◆ Requirement: Lines from the line with "C6: none -> 33uF (+9V, ADJ)" to the line with "U3 pin PB0: SENS -> none" in the entries below, and only those, must be output exactly, with both ends included.

◆ Excerpted records:
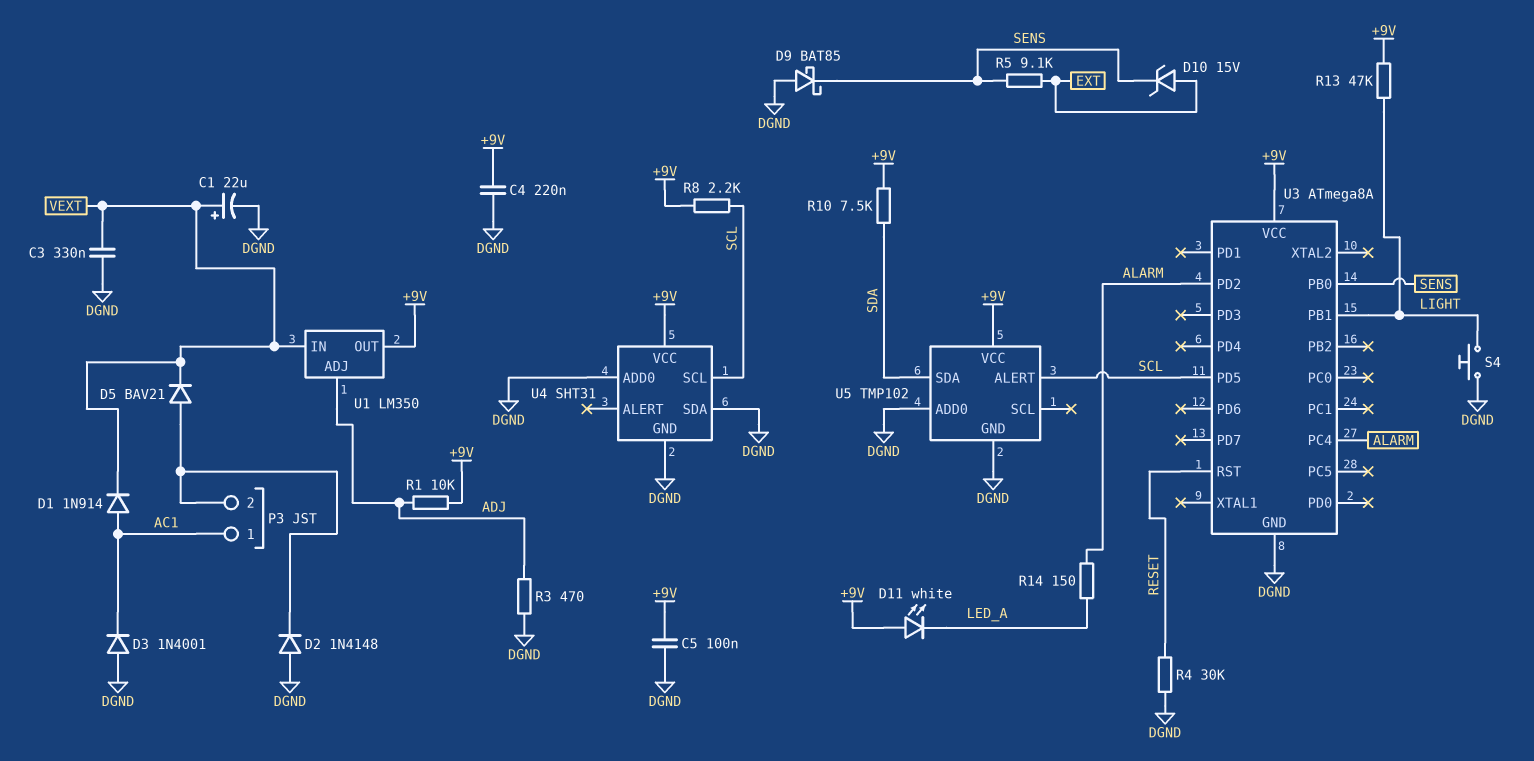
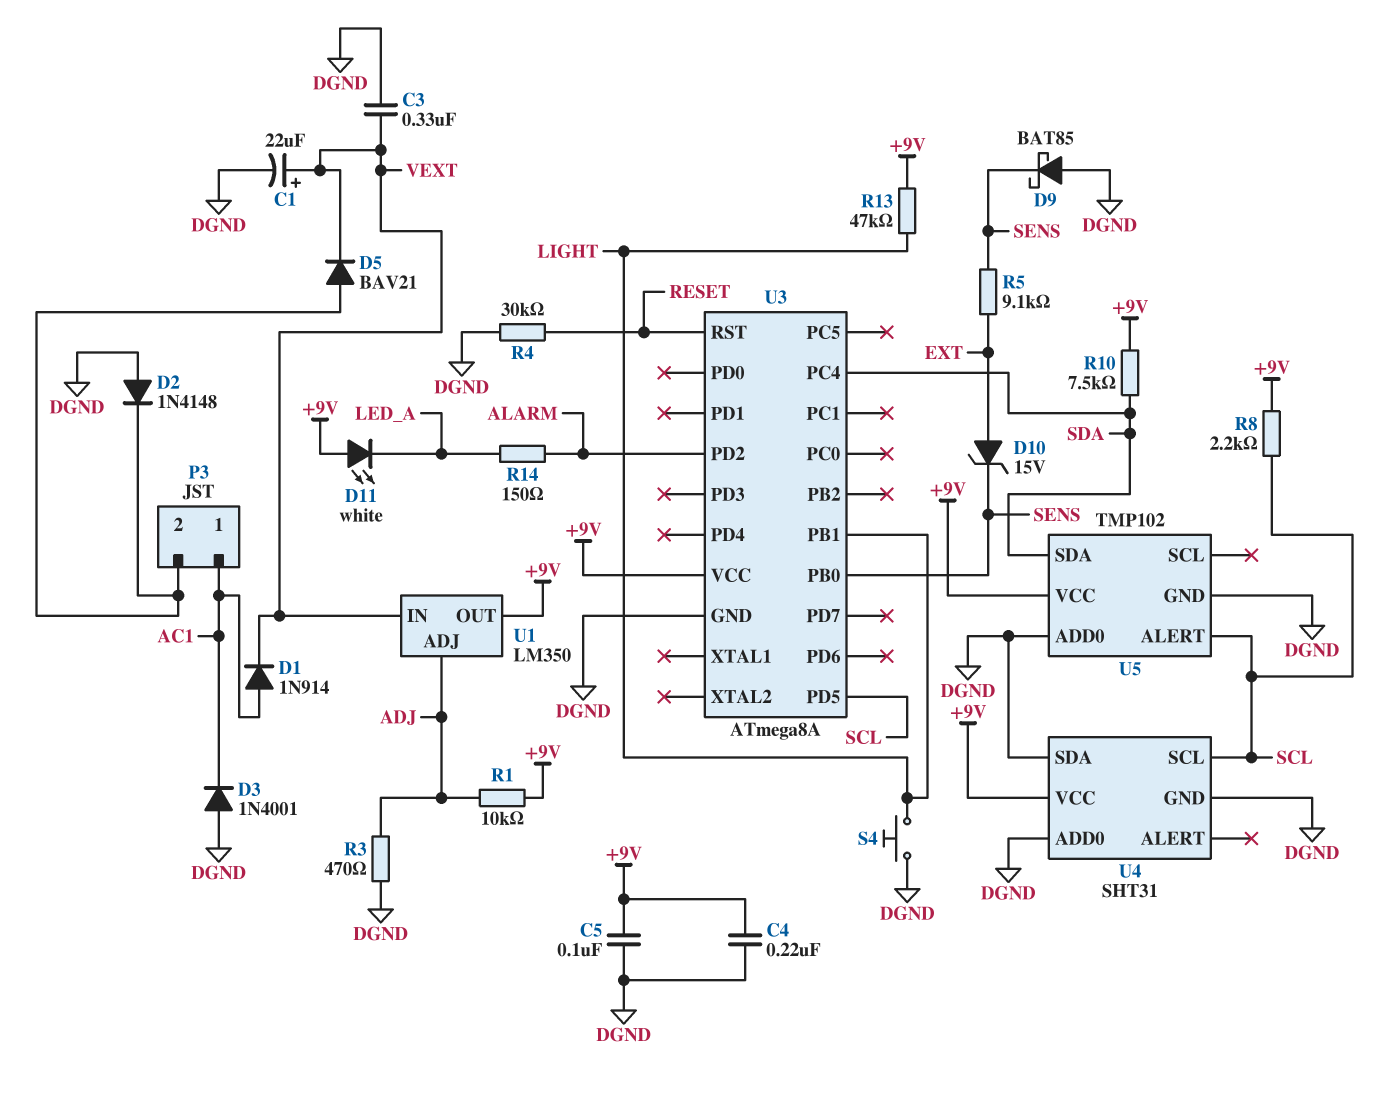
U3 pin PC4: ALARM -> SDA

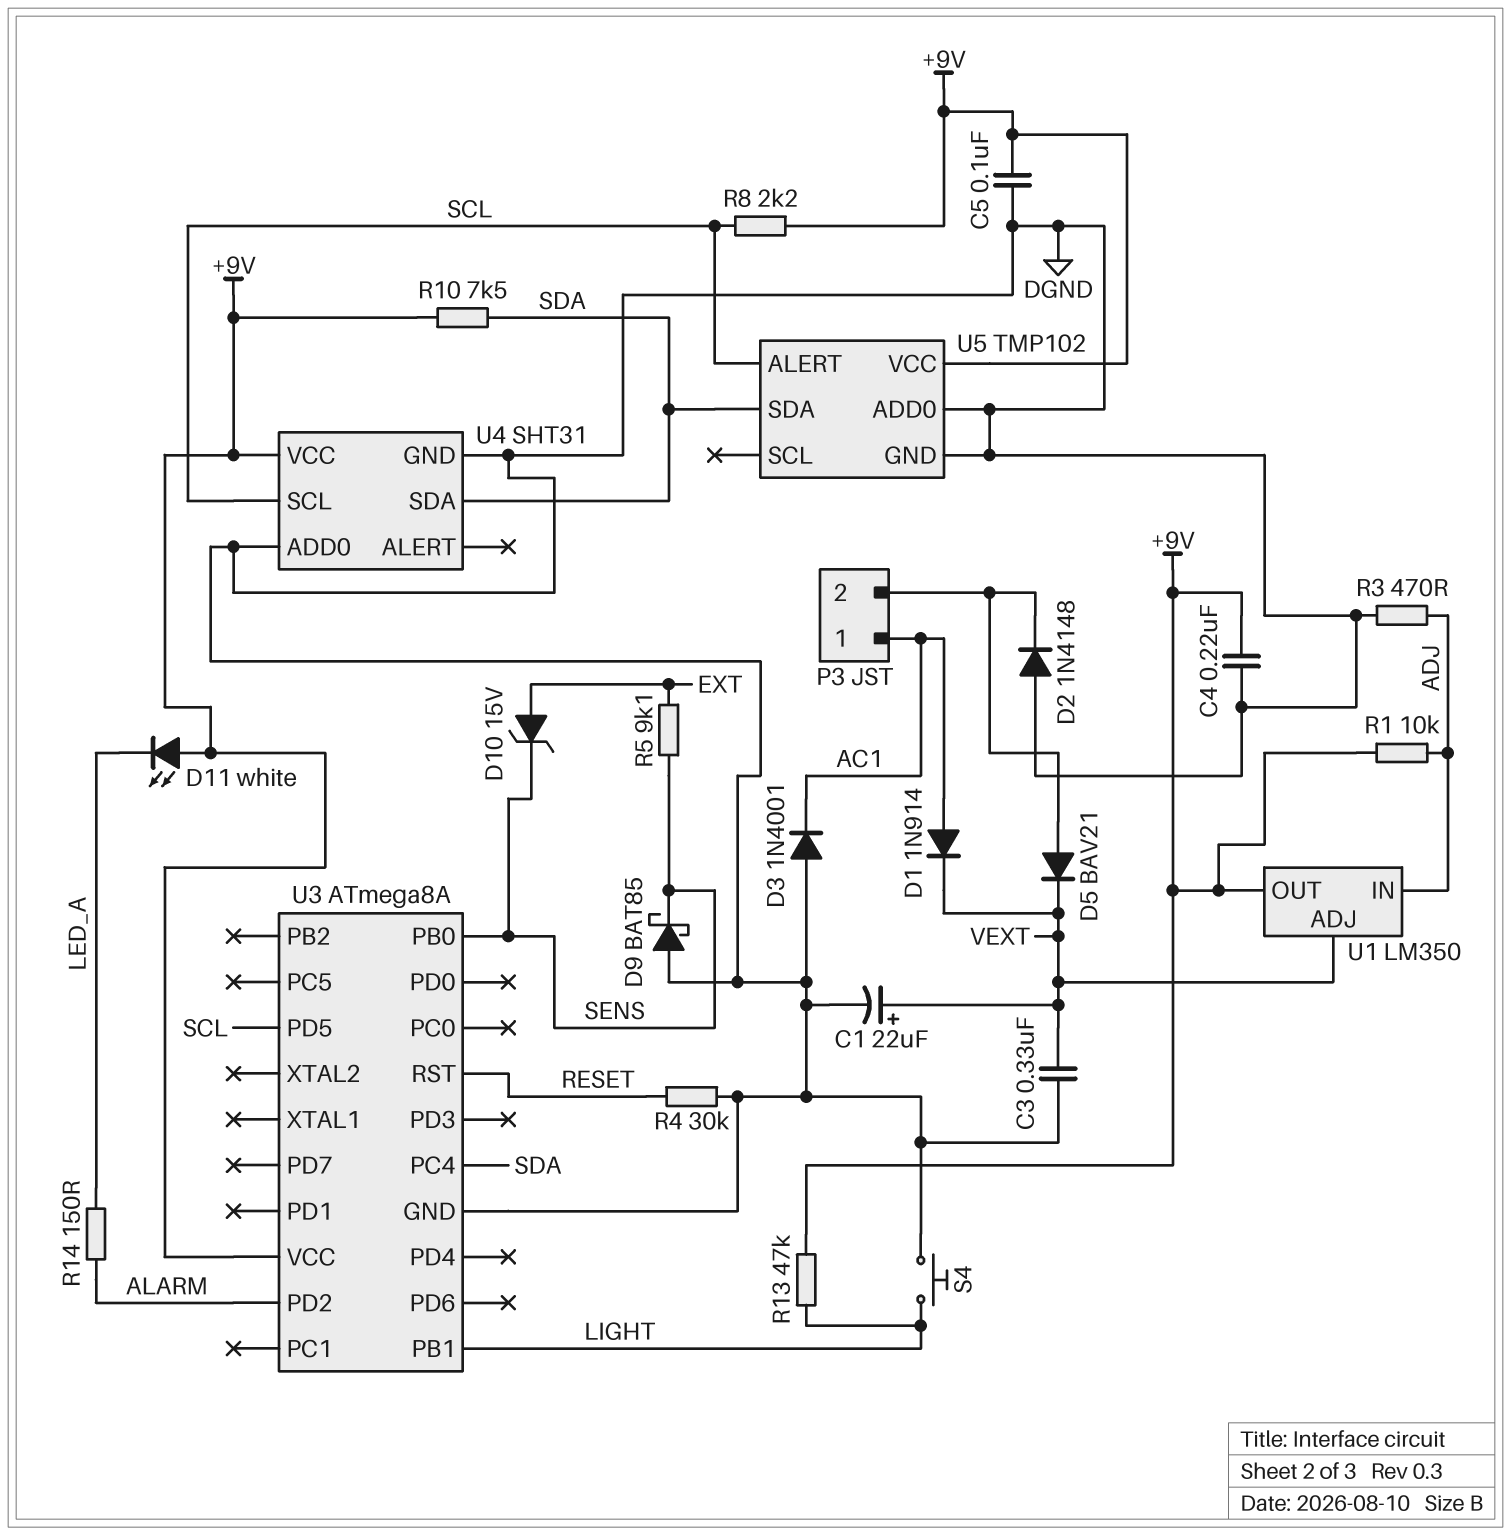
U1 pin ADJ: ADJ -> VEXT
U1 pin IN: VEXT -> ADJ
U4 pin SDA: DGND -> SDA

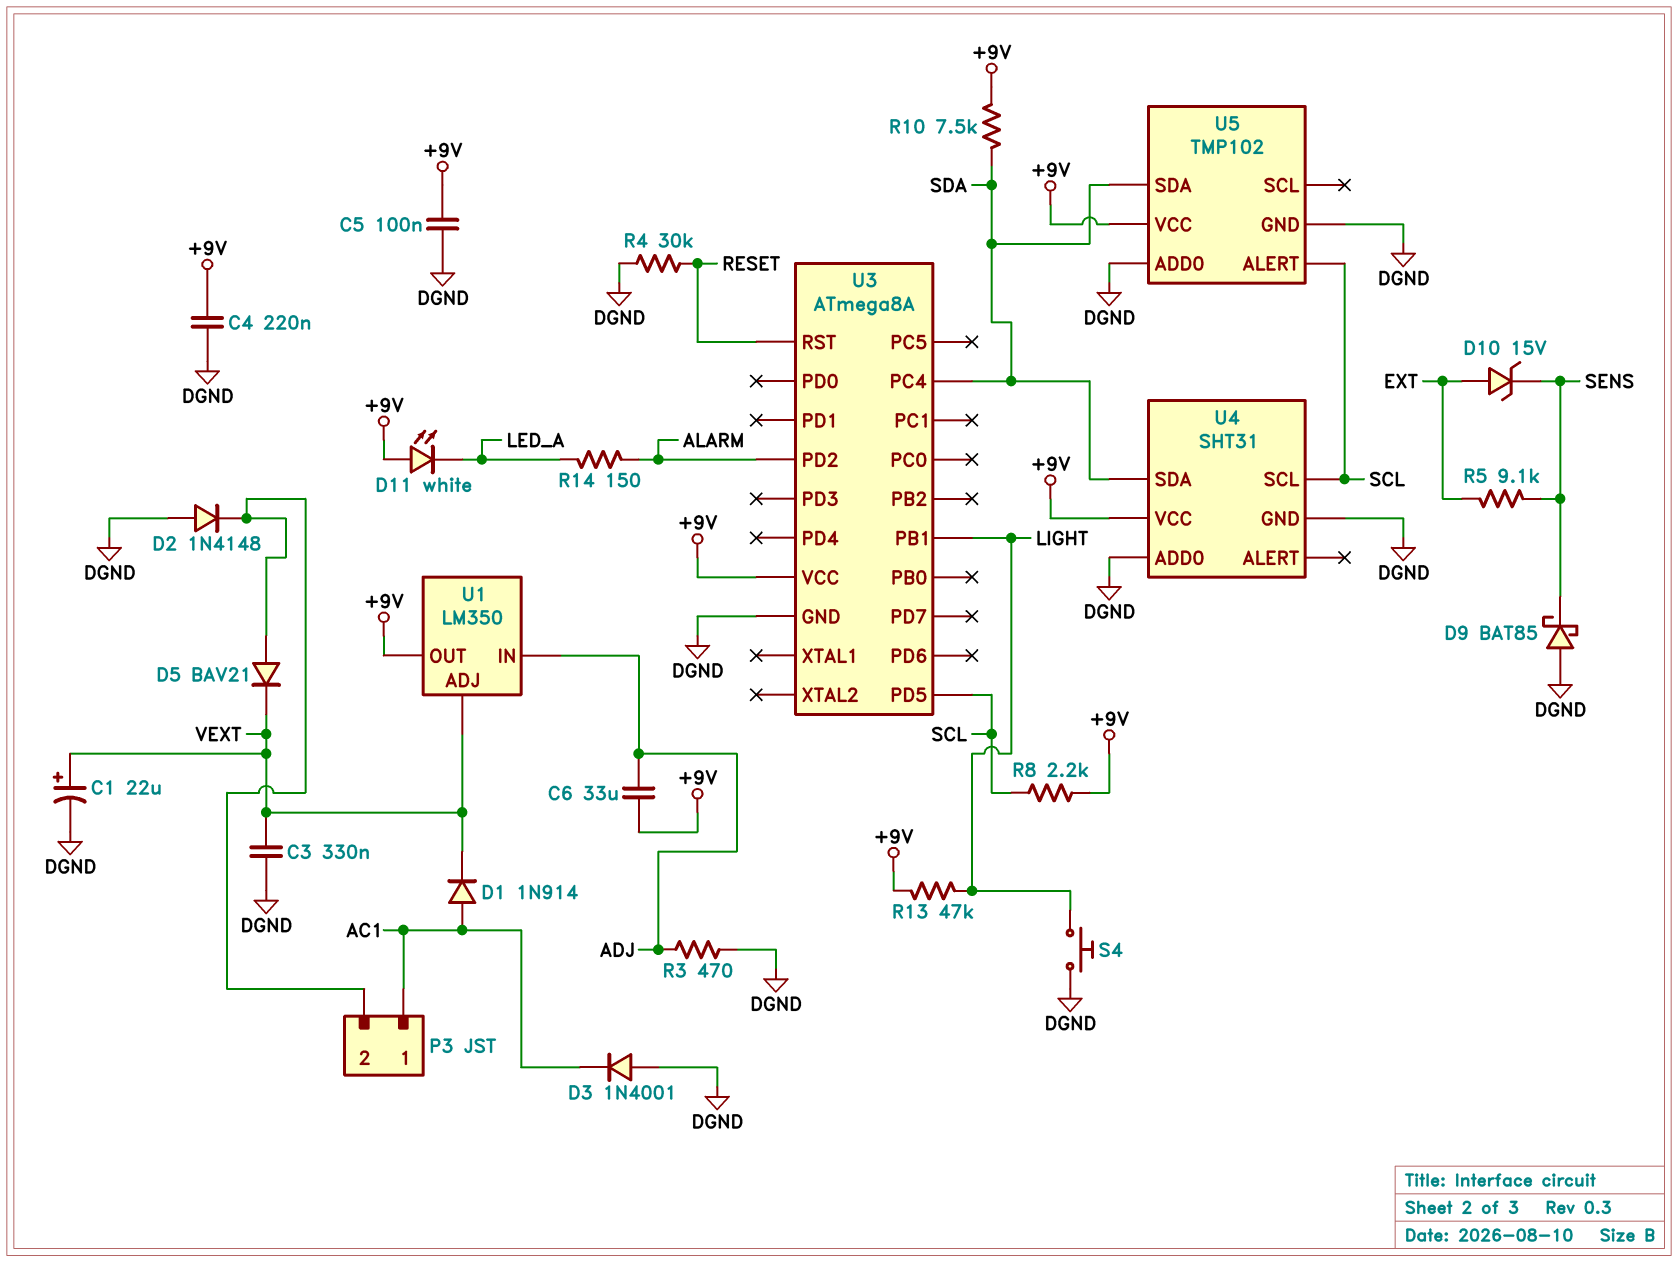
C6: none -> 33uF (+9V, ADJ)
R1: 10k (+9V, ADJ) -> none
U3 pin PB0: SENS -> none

==

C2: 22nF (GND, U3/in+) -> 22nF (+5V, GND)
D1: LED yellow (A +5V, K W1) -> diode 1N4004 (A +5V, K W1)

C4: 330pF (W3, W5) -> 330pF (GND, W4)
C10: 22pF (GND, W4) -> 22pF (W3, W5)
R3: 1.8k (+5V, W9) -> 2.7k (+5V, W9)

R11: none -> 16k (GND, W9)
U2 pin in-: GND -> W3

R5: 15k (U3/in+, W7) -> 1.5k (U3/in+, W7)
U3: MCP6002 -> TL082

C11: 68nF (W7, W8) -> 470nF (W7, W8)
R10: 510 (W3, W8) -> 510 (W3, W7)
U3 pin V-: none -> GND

◆ Result:
C6: none -> 33uF (+9V, ADJ)
R1: 10k (+9V, ADJ) -> none
U3 pin PB0: SENS -> none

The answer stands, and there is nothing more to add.